Task to carry out: Taking the records line by line, how many lines contain the word "RECT"? Answer with the number only.

Edit tracking data
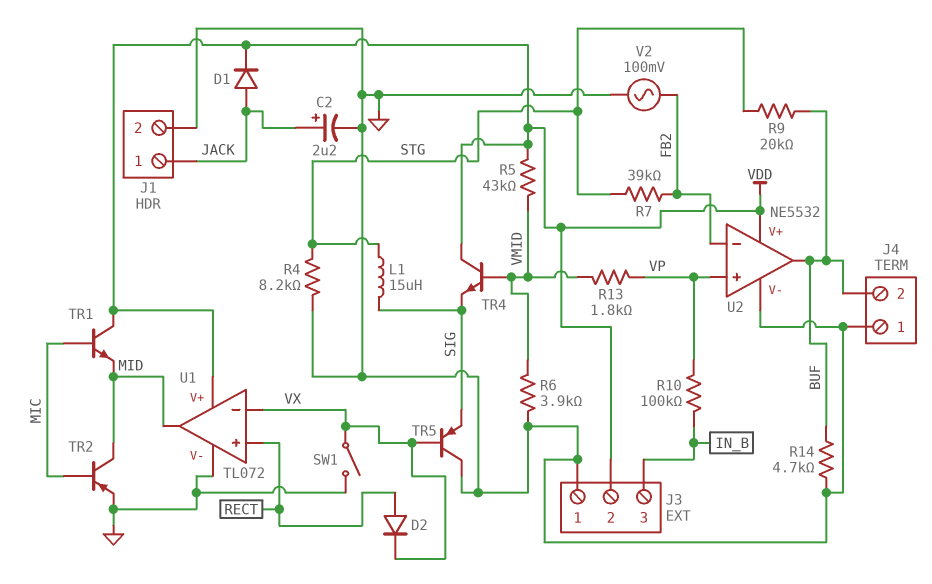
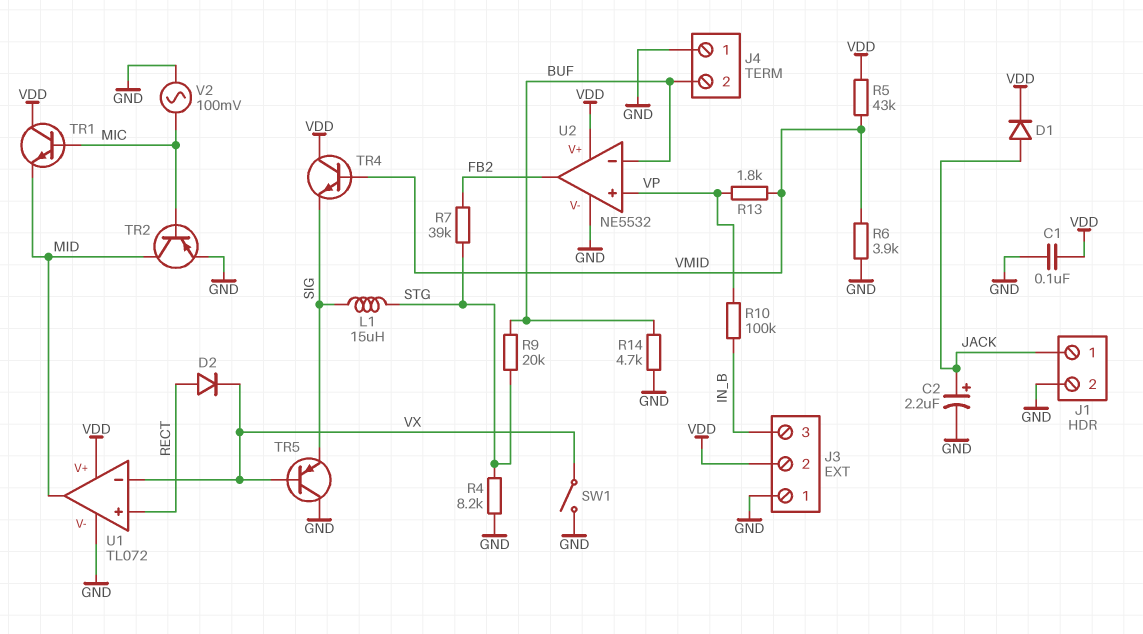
C1: none -> 100nF (GND, VDD)
U2 pin in-: FB2 -> BUF
U2 pin out: BUF -> FB2
V2: AC 100mV (FB2, GND) -> AC 100mV (GND, MIC)

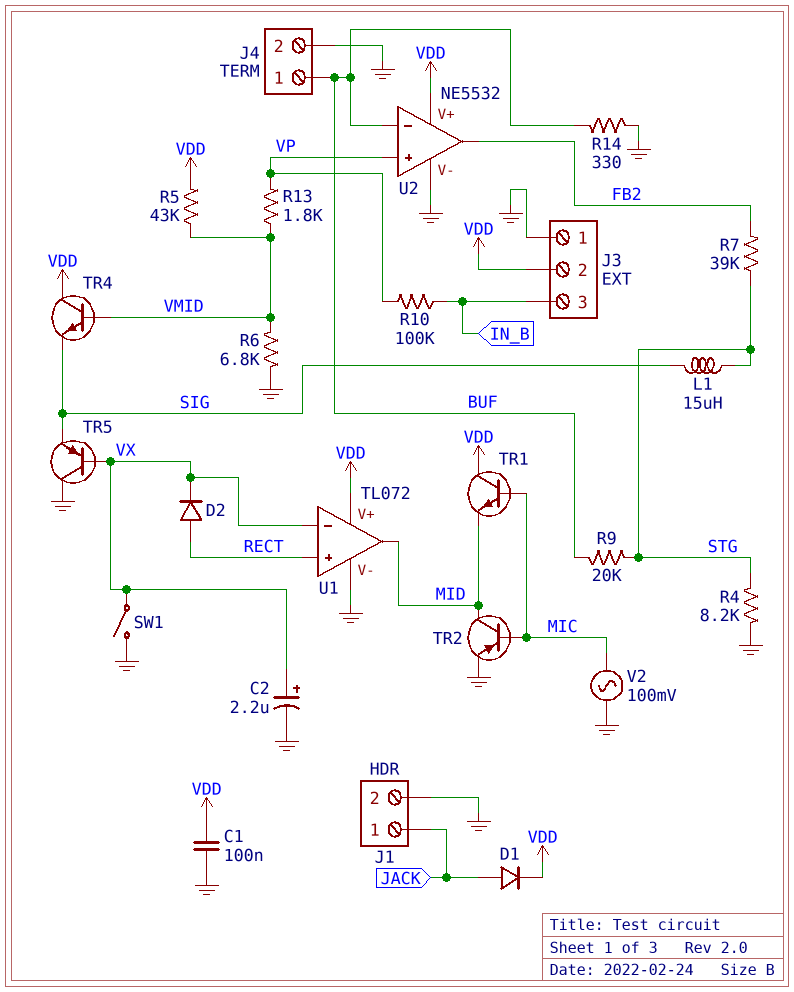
C2: 2.2uF (plus JACK, minus GND) -> 2.2uF (plus VX, minus GND)
J4 pin 1: GND -> BUF
J4 pin 2: BUF -> GND
R6: 3.9k (GND, VMID) -> 6.8k (GND, VMID)
R14: 4.7k (BUF, GND) -> 330 (BUF, GND)

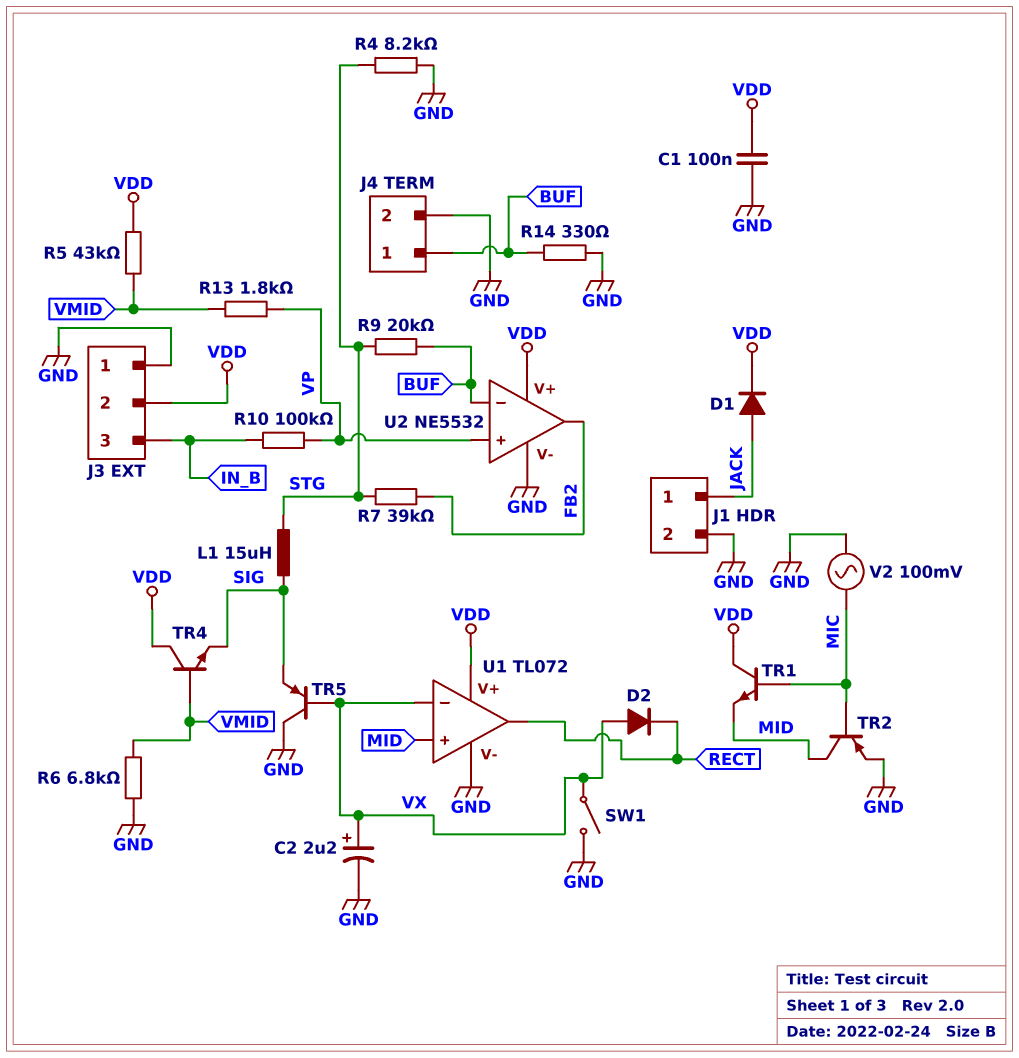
D2: diode (A RECT, K VX) -> diode (A VX, K RECT)
U1 pin in+: RECT -> MID
U1 pin out: MID -> RECT

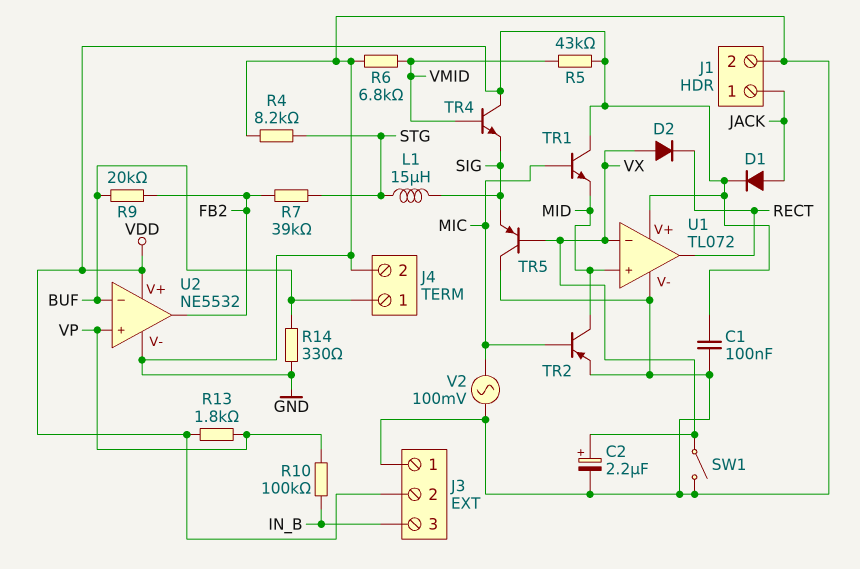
R9: 20k (BUF, STG) -> 20k (BUF, FB2)
R13: 1.8k (VMID, VP) -> 1.8k (VDD, VP)

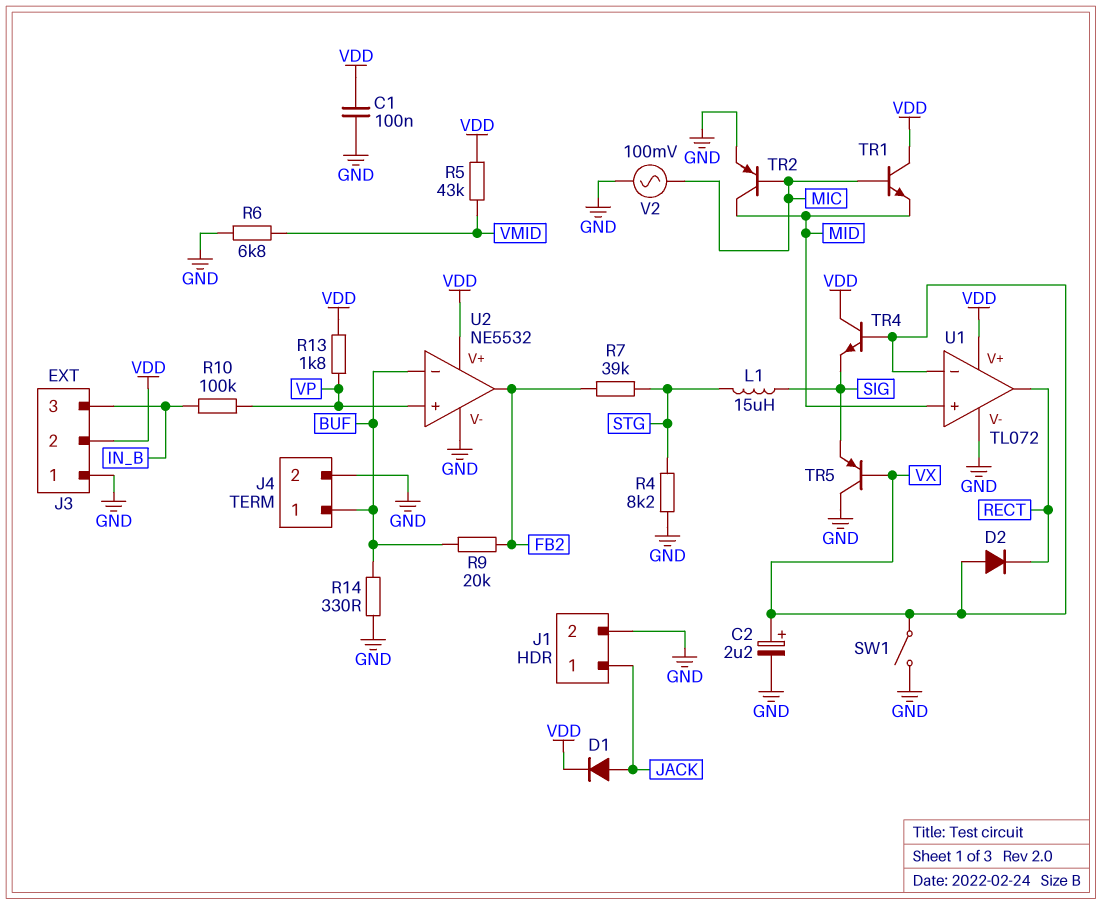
TR4: NPN (B VMID, C VDD, E SIG) -> NPN (B VX, C VDD, E SIG)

Written reply: 3